▶ [DIRECTIONS] Begin at the line with "red brick K6:K7" and return each line through the final one of the listing below, exactly as written.
- - - - -
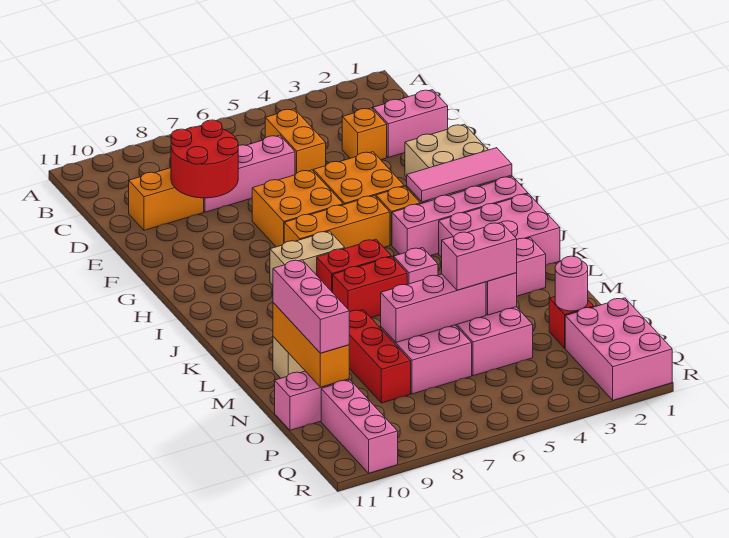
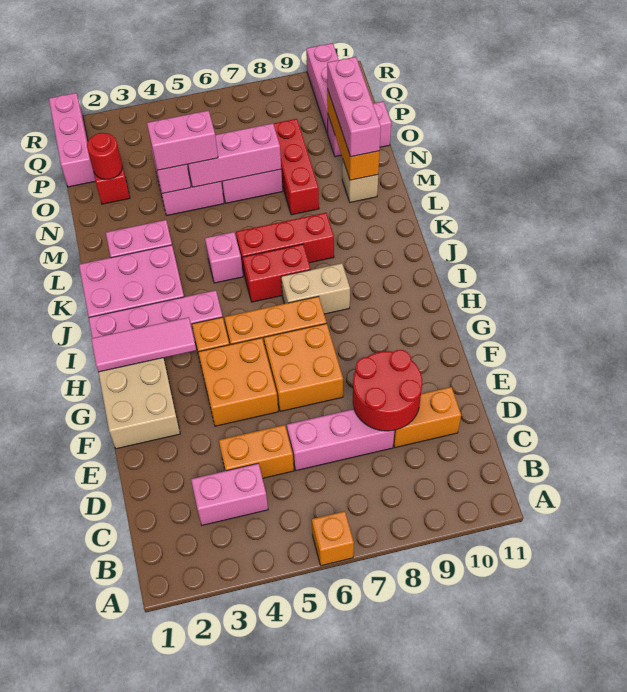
orange brick C5:D5 level 1 -> orange brick D4:D5 level 1
pink brick D1:D2 level 1 -> pink brick C3:C4 level 1
orange brick D3 level 1 -> orange brick A6 level 1
red brick K6:K7 level 1 -> red brick K6:K8 level 1
pink round brick O2 level 2 -> red round brick O2 level 2
pink brick P1:R2 level 1 -> pink brick P1:R1 level 1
- - - - -
▶ [ANSWER BOX]
red brick K6:K7 level 1 -> red brick K6:K8 level 1
pink round brick O2 level 2 -> red round brick O2 level 2
pink brick P1:R2 level 1 -> pink brick P1:R1 level 1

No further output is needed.